Aim of the exercise:
For this exercise, reproduce each entry below exactly, excluding pictures.

Before and after images
▬▬▬▬▬▬▬▬▬▬

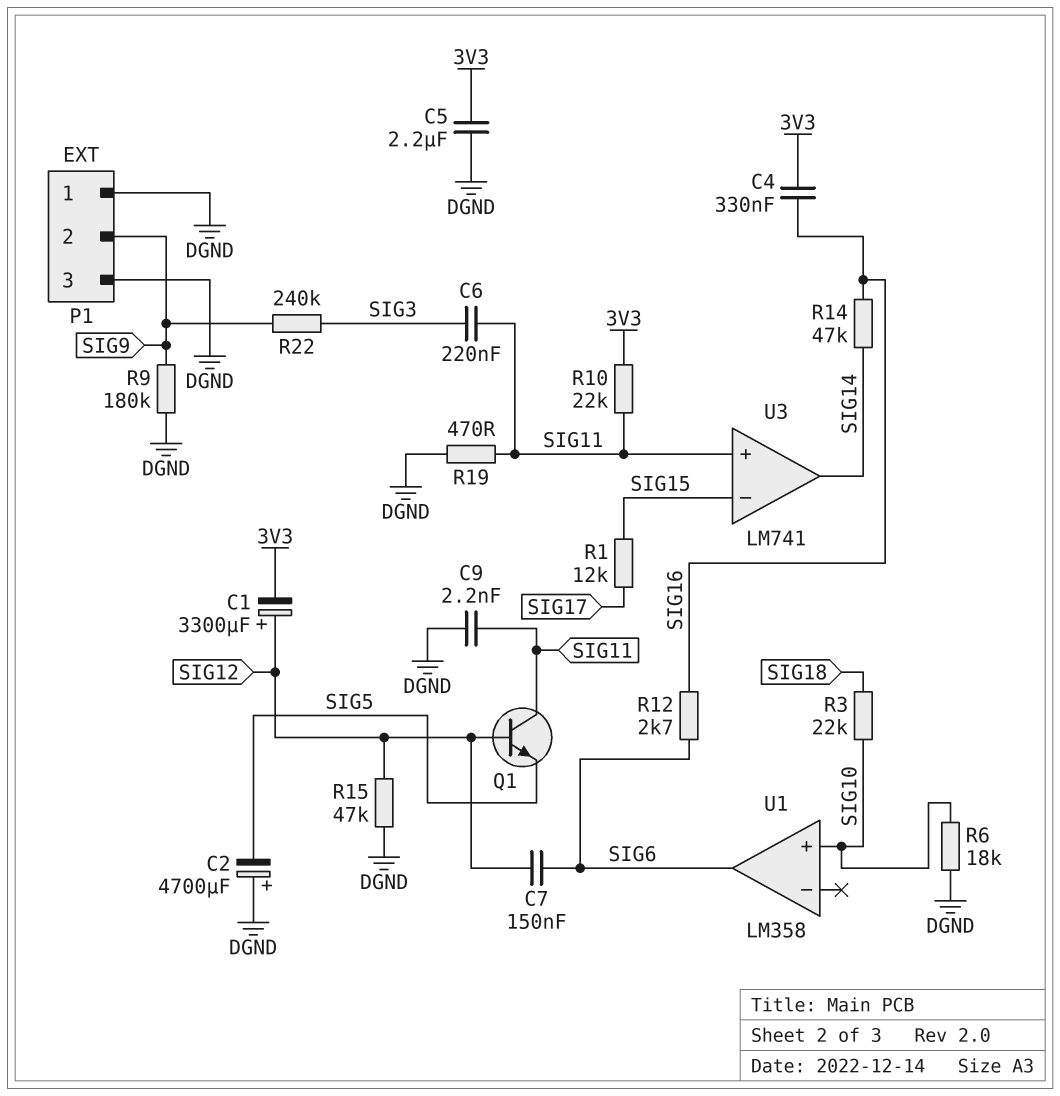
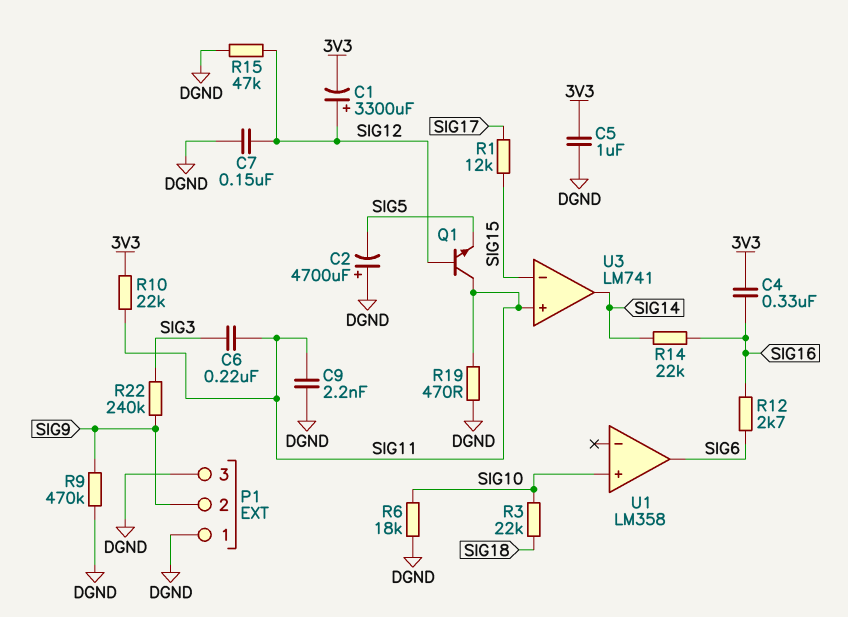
C5: 2.2uF (3V3, DGND) -> 1uF (3V3, DGND)
C7: 150nF (SIG6, SIG12) -> 150nF (DGND, SIG12)
R9: 180k (DGND, SIG9) -> 470k (DGND, SIG9)
R14: 47k (SIG14, SIG16) -> 22k (SIG14, SIG16)

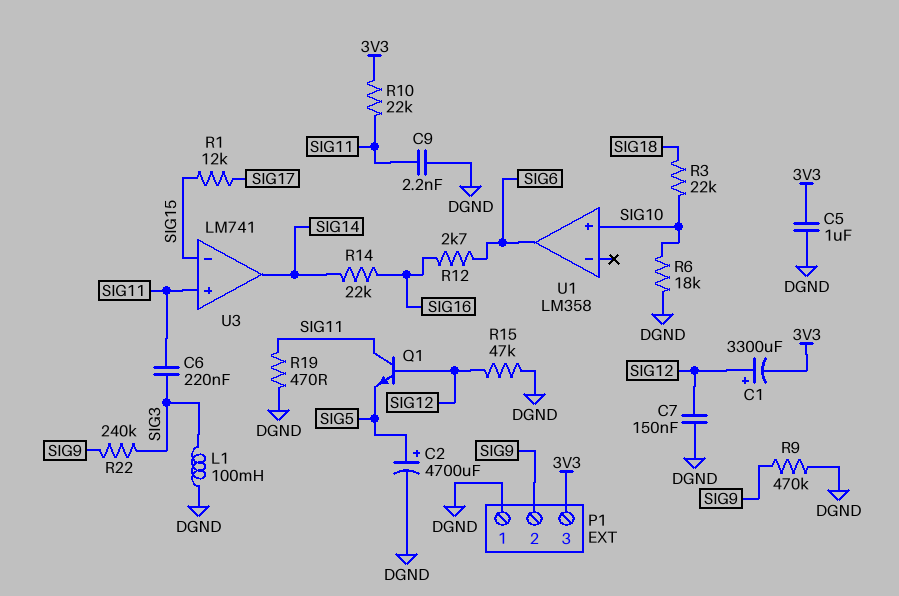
C2: 4700uF (plus DGND, minus SIG5) -> 4700uF (plus SIG5, minus DGND)
C4: 330nF (3V3, SIG16) -> none
L1: none -> 100mH (DGND, SIG3)
P1 pin 3: DGND -> 3V3

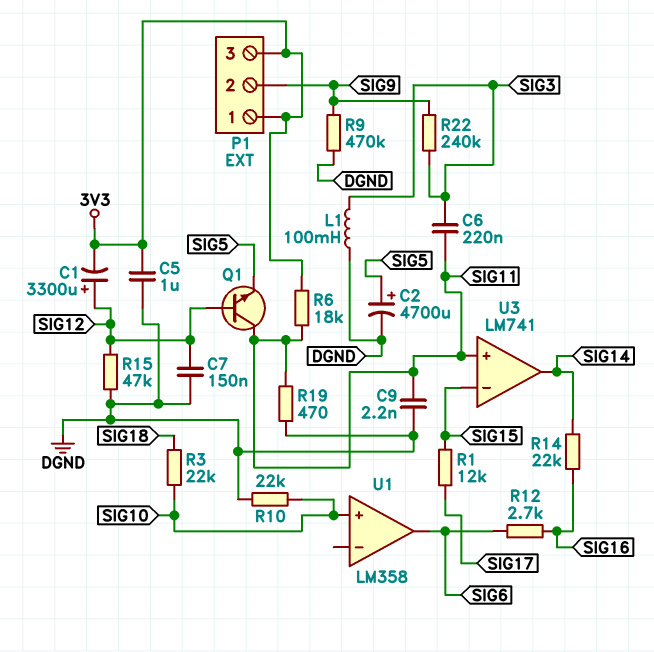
P1 pin 1: DGND -> 3V3
R6: 18k (DGND, SIG10) -> 18k (3V3, SIG11)
R10: 22k (3V3, SIG11) -> 22k (DGND, SIG10)

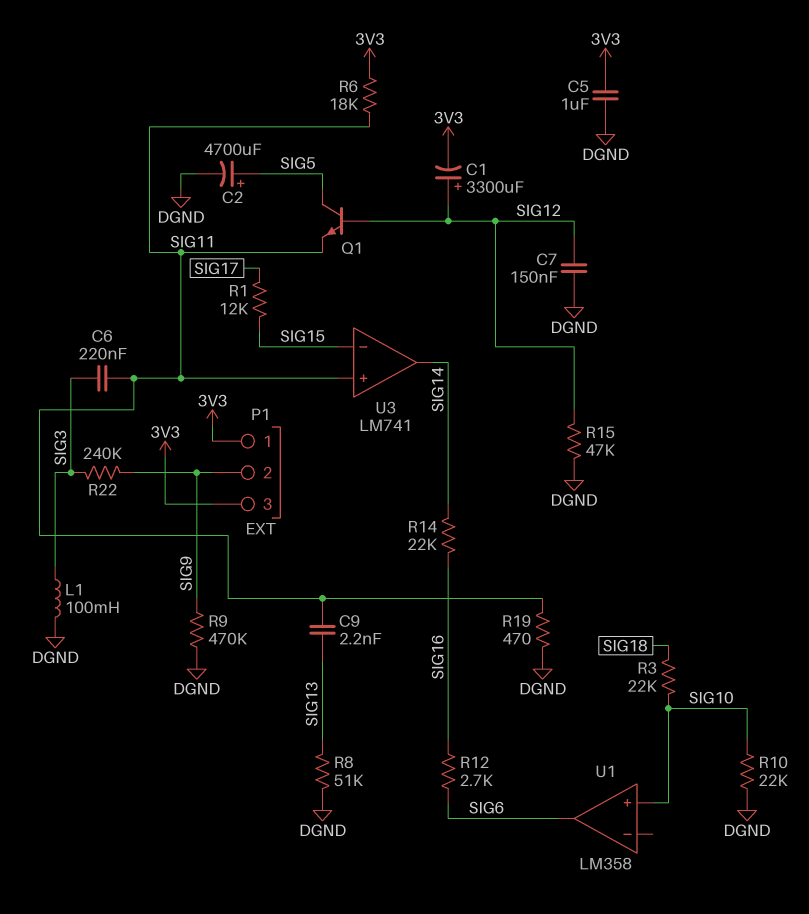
C9: 2.2nF (DGND, SIG11) -> 2.2nF (SIG11, SIG13)
Q1: NPN (B SIG12, C SIG11, E SIG5) -> NPN (B SIG12, C SIG5, E SIG11)
R8: none -> 51k (DGND, SIG13)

▬▬▬▬▬▬▬▬▬▬

Reply to the exercise:
C5: 2.2uF (3V3, DGND) -> 1uF (3V3, DGND)
C7: 150nF (SIG6, SIG12) -> 150nF (DGND, SIG12)
R9: 180k (DGND, SIG9) -> 470k (DGND, SIG9)
R14: 47k (SIG14, SIG16) -> 22k (SIG14, SIG16)

C2: 4700uF (plus DGND, minus SIG5) -> 4700uF (plus SIG5, minus DGND)
C4: 330nF (3V3, SIG16) -> none
L1: none -> 100mH (DGND, SIG3)
P1 pin 3: DGND -> 3V3

P1 pin 1: DGND -> 3V3
R6: 18k (DGND, SIG10) -> 18k (3V3, SIG11)
R10: 22k (3V3, SIG11) -> 22k (DGND, SIG10)

C9: 2.2nF (DGND, SIG11) -> 2.2nF (SIG11, SIG13)
Q1: NPN (B SIG12, C SIG11, E SIG5) -> NPN (B SIG12, C SIG5, E SIG11)
R8: none -> 51k (DGND, SIG13)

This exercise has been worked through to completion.